● TASK BRIEF:
Output all of the records word for word and drop the images.

──────── TASK INPUT ────────

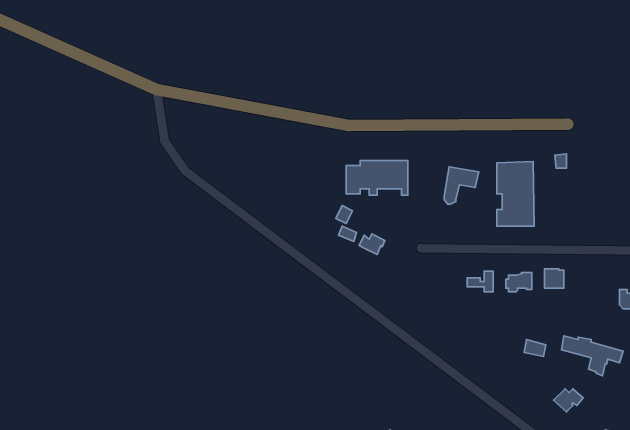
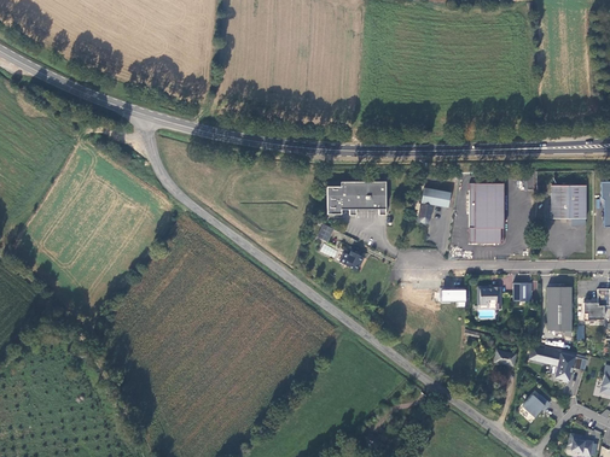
building: none -> [551,184,586,217]
building: none -> [547,286,571,334]

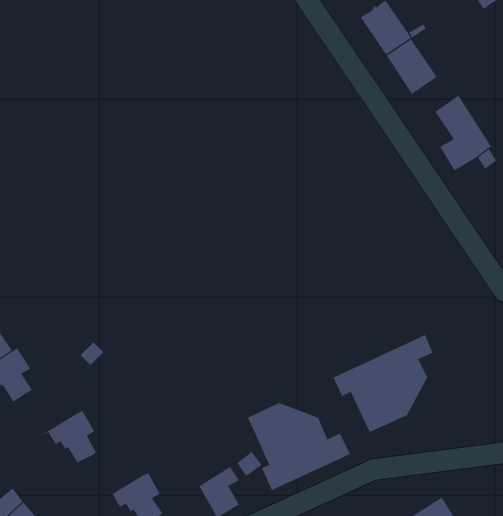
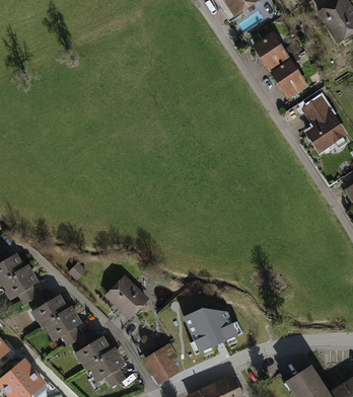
building: [333,334,433,433] -> none
building: none -> [107,279,145,317]
building: none -> [32,290,66,325]
building: none -> [76,331,110,367]

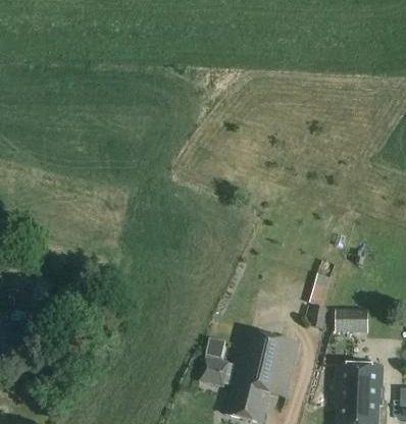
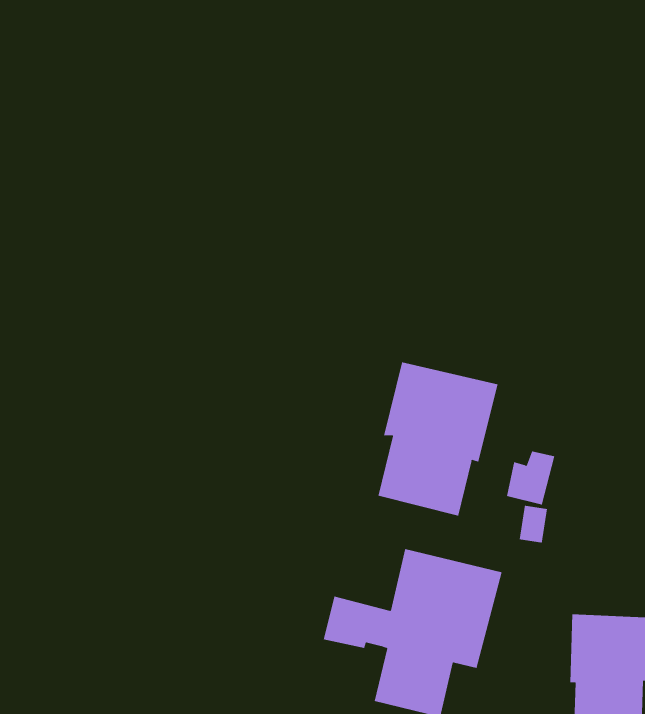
building: none -> [378,361,498,517]
building: [334,307,367,332] -> none

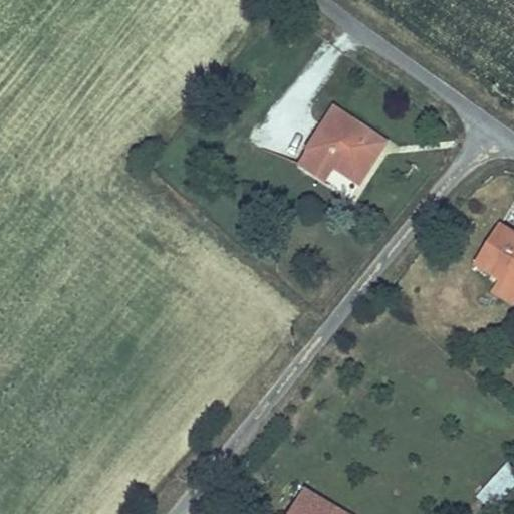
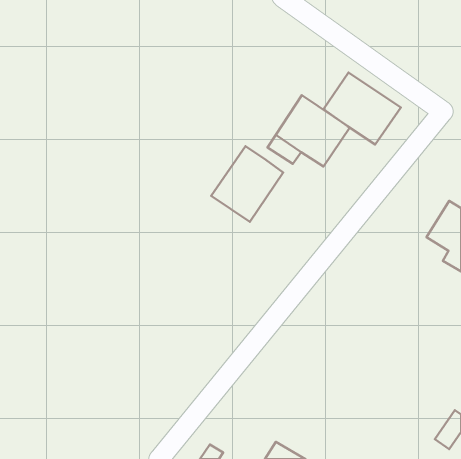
building: none -> [324,72,401,145]
building: none -> [211,146,283,222]

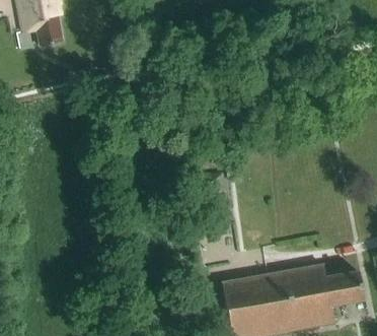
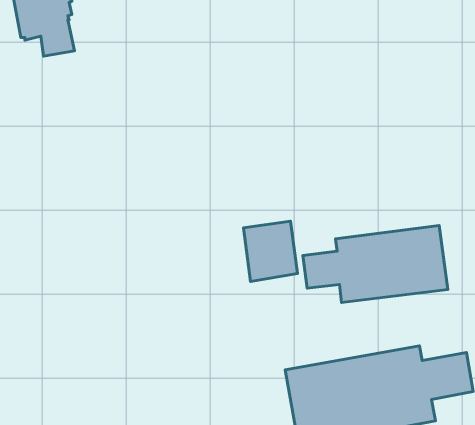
building: none -> [303,226,448,302]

────────

● THE ANSWER:
building: none -> [551,184,586,217]
building: none -> [547,286,571,334]

building: [333,334,433,433] -> none
building: none -> [107,279,145,317]
building: none -> [32,290,66,325]
building: none -> [76,331,110,367]

building: none -> [378,361,498,517]
building: [334,307,367,332] -> none

building: none -> [324,72,401,145]
building: none -> [211,146,283,222]

building: none -> [303,226,448,302]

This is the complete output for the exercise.